TASK REQUIREMENTS >> Show all lines from the material that carry the word "truck".

AVAILABLE RECORDS >>
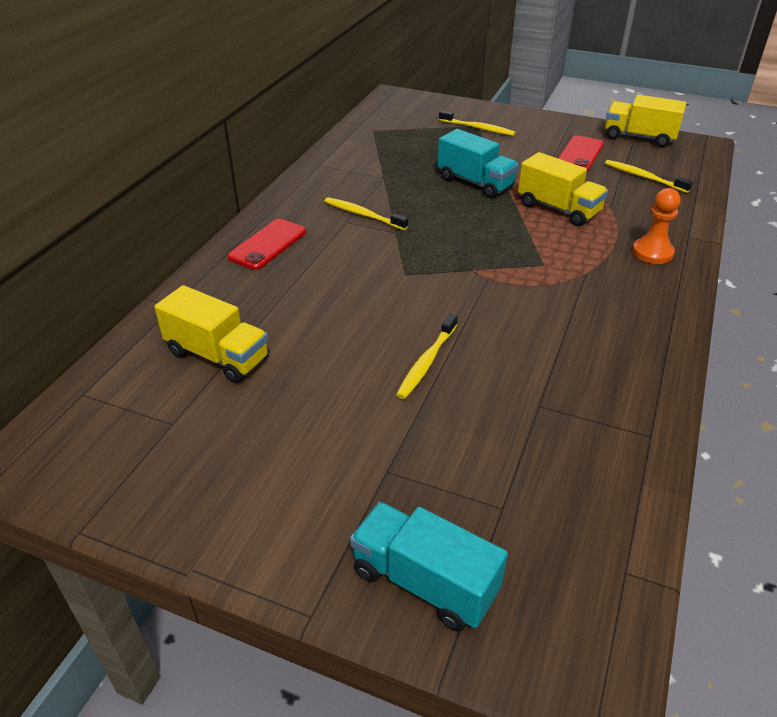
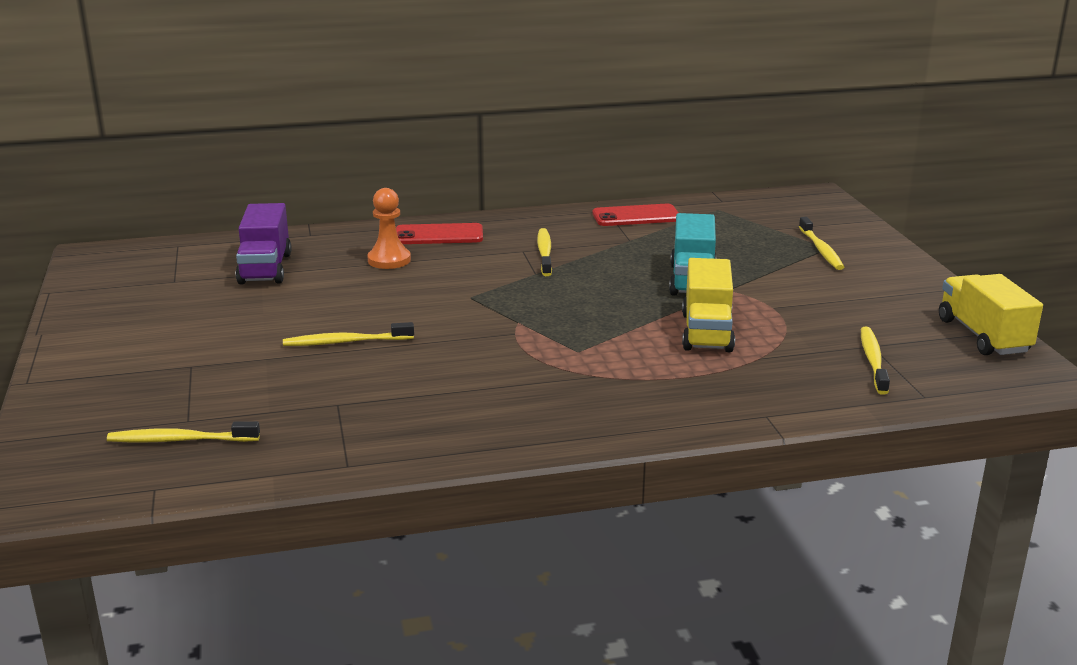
camera: 55 degrees right, 15 degrees down
(218, 356) = (265, 268): yellow truck -> purple truck
(424, 582) = (84, 411): turquoise truck -> none
(540, 525) = (180, 440): none -> yellow toothbrush
(579, 154) = (863, 313): red phone -> red phone (636, 216)
(652, 252) = (692, 401): orange pawn -> orange pawn (389, 260)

ANSWER BOX >>
(218, 356) = (265, 268): yellow truck -> purple truck
(424, 582) = (84, 411): turquoise truck -> none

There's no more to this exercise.